Entries provided =

-- Opening Marker --

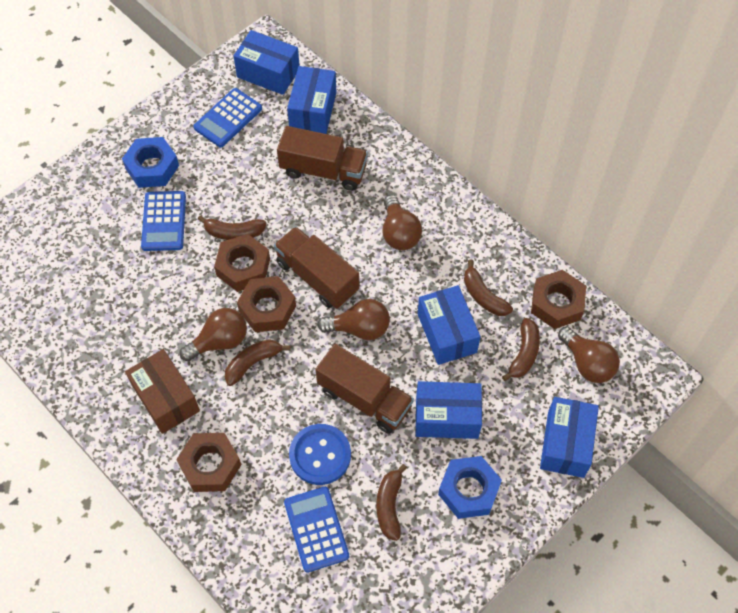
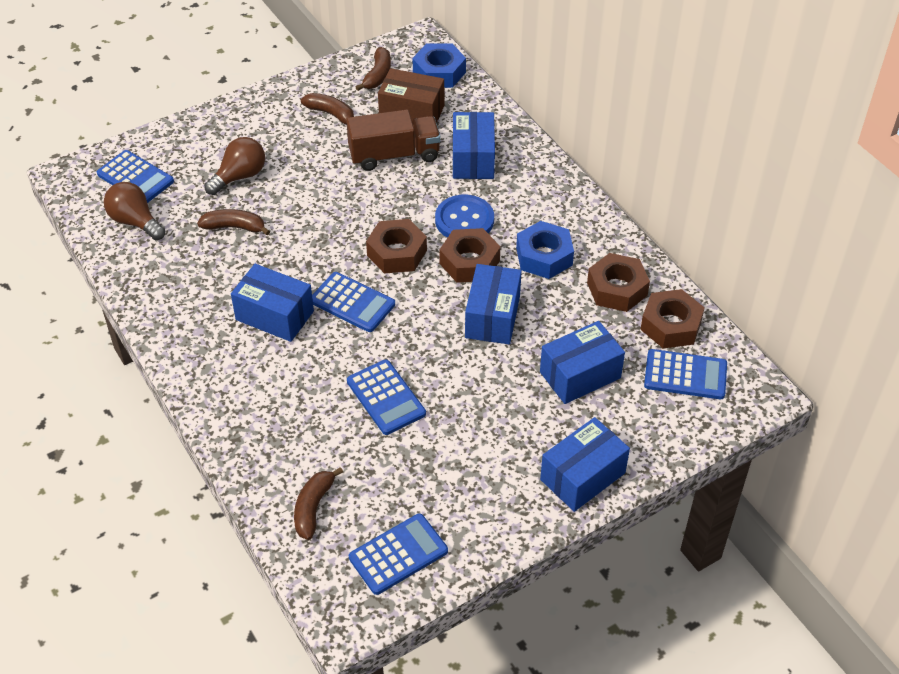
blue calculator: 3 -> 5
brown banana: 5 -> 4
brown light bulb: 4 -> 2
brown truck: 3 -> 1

-- Closing Marker --
-- Opening Marker --

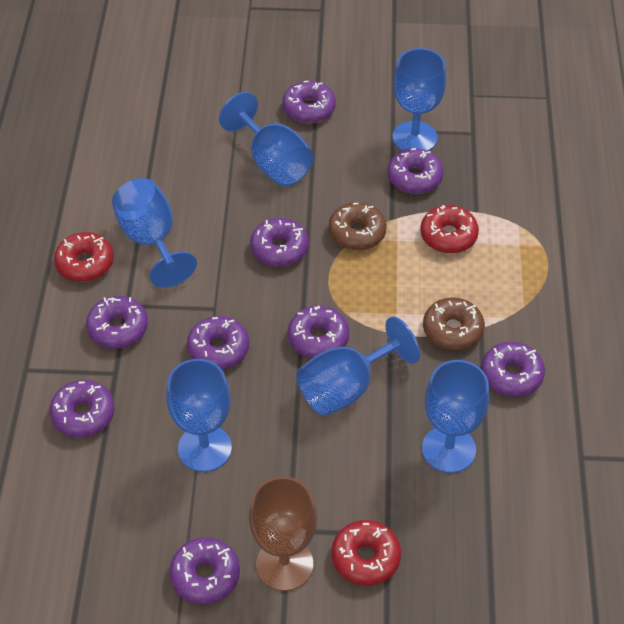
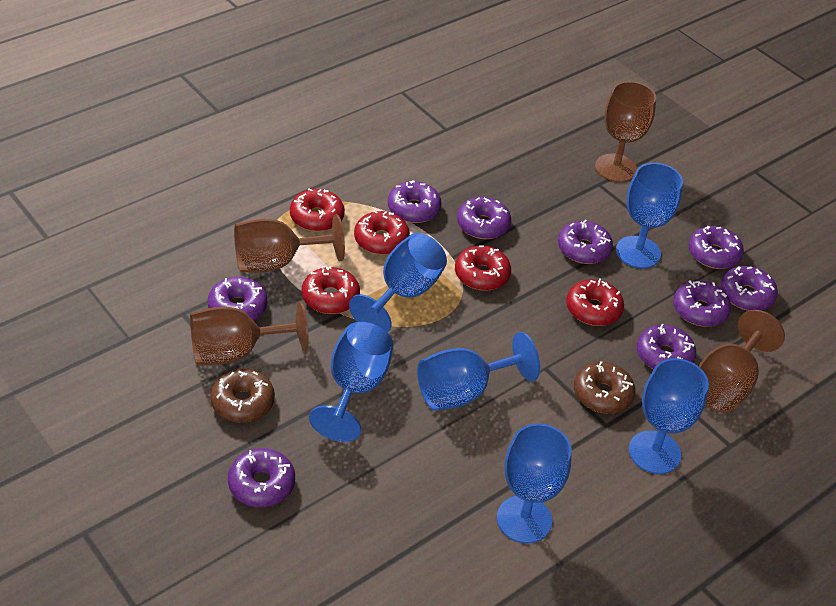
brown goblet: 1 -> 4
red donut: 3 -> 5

-- Closing Marker --

What the exercise asks =
Report only the number of lines in the data above that contain "brown".

Worked solution =
4